WORK INSTRUCTION
A word-for-word copy of the lines from the one holding "C8: 100pF (SIG2, VO) -> 100pF (+24V, SIG2)" through the final line of the records below is the only output asked for.

Excerpts from a dataset
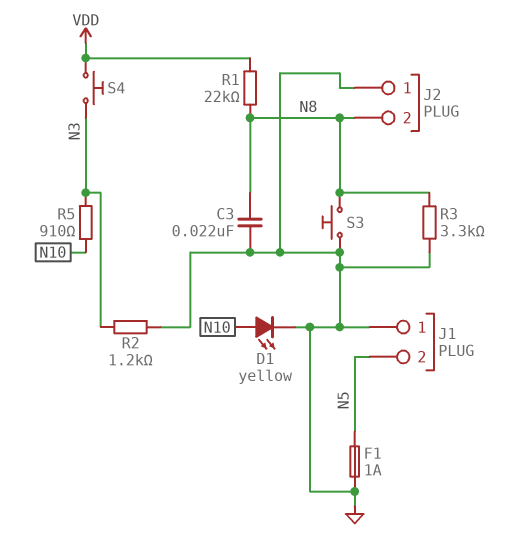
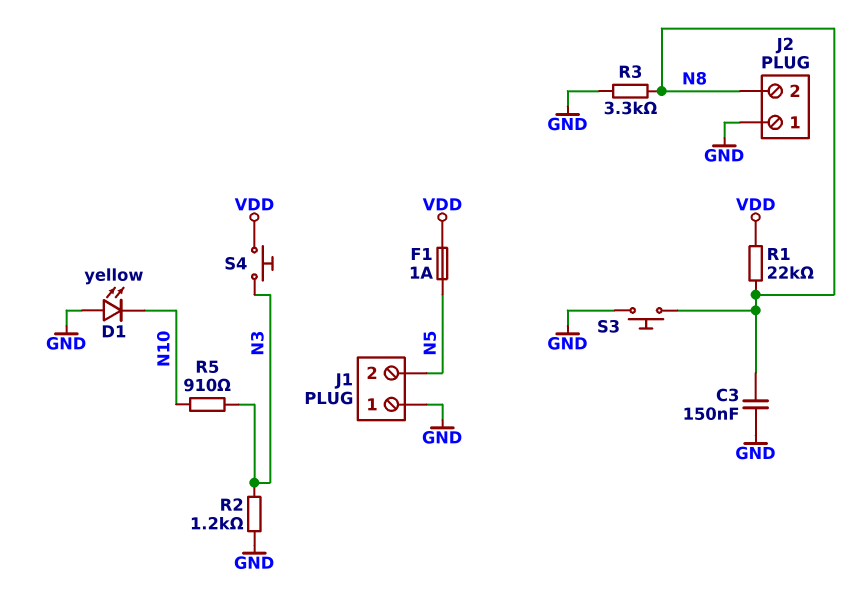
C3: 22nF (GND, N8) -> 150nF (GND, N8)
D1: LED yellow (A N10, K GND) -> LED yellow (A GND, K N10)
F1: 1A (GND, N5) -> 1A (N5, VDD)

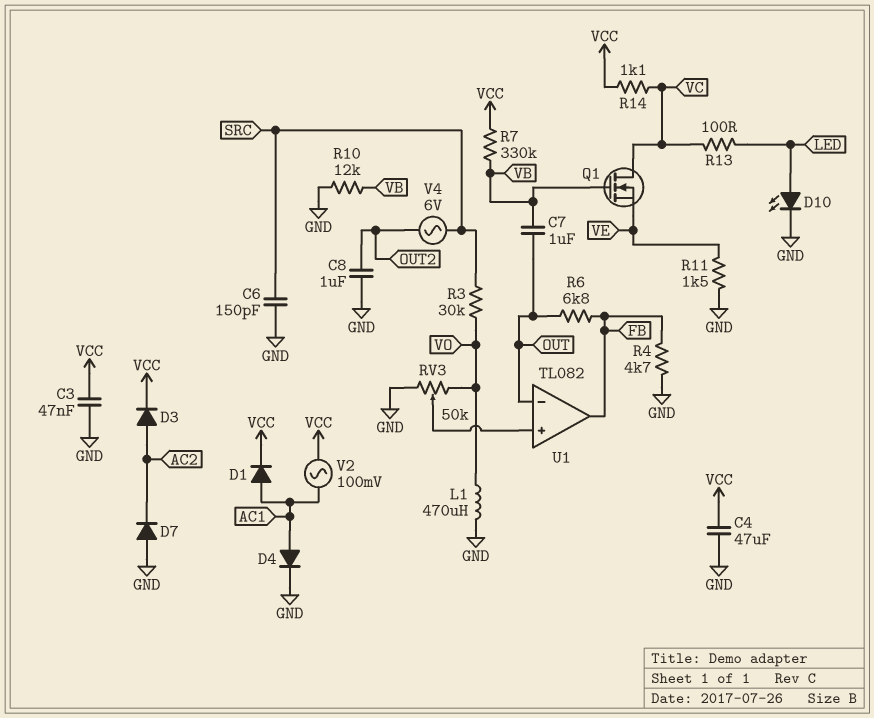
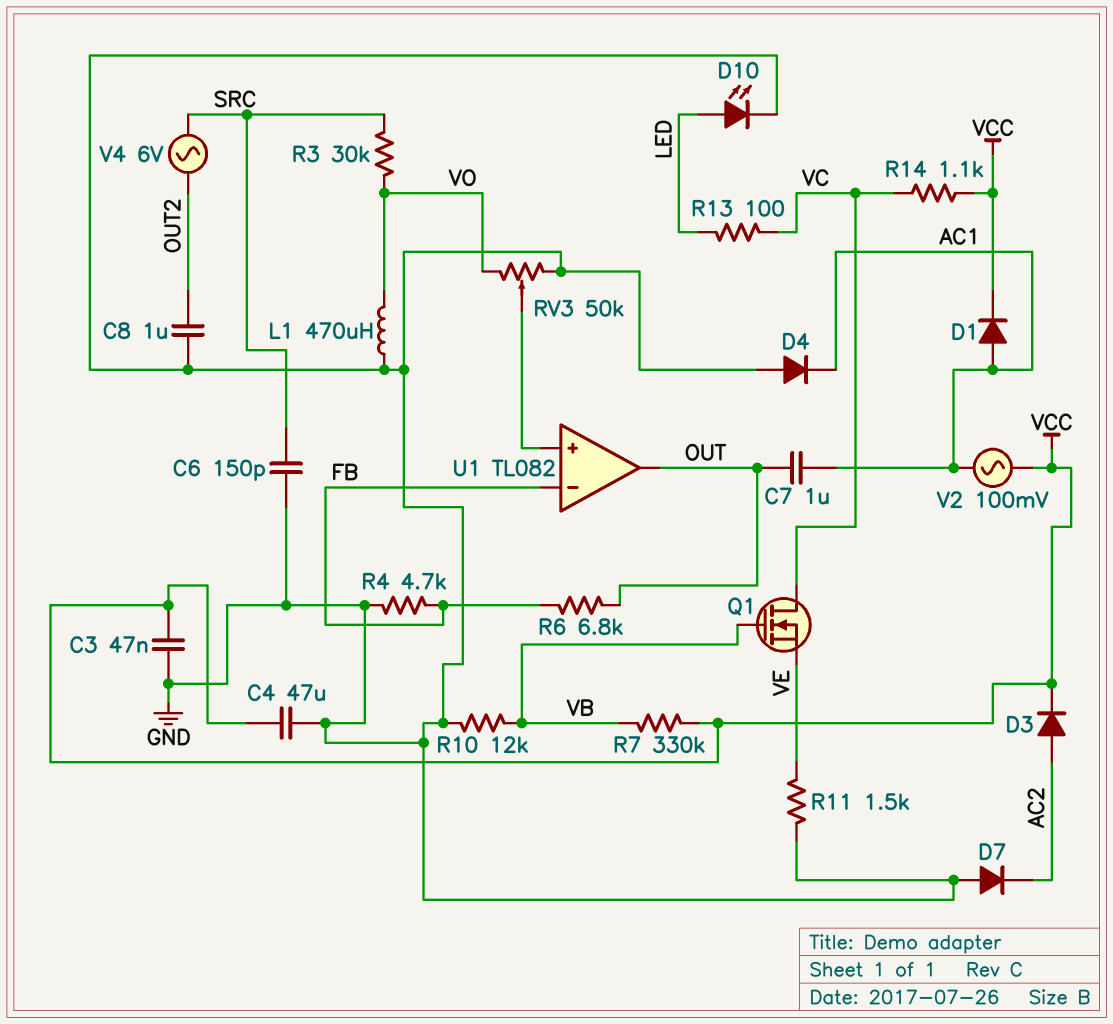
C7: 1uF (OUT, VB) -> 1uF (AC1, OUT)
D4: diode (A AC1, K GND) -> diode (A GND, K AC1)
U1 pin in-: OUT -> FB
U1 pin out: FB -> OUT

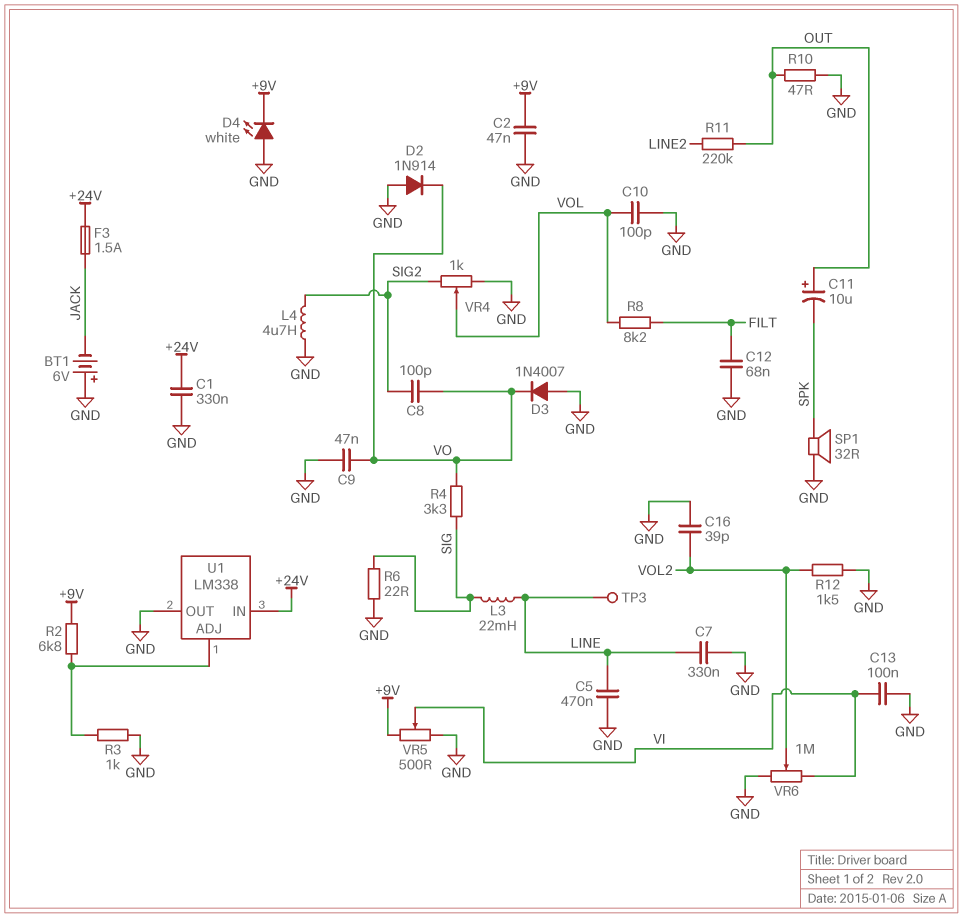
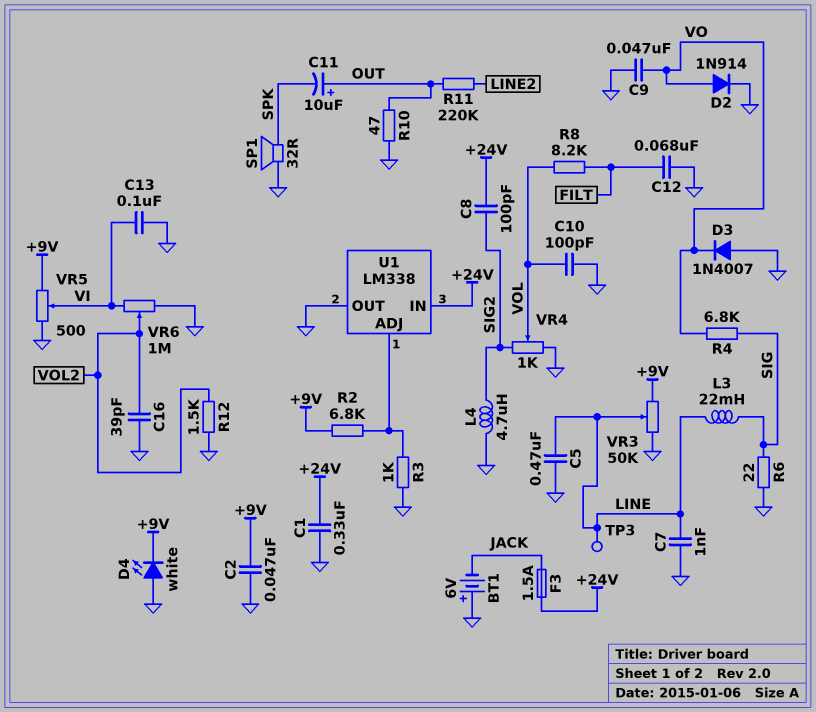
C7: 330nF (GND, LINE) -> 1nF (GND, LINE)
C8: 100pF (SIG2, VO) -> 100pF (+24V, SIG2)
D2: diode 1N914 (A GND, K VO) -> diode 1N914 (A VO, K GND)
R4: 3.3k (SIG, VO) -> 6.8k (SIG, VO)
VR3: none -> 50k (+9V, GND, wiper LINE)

ANSWER SPACE
C8: 100pF (SIG2, VO) -> 100pF (+24V, SIG2)
D2: diode 1N914 (A GND, K VO) -> diode 1N914 (A VO, K GND)
R4: 3.3k (SIG, VO) -> 6.8k (SIG, VO)
VR3: none -> 50k (+9V, GND, wiper LINE)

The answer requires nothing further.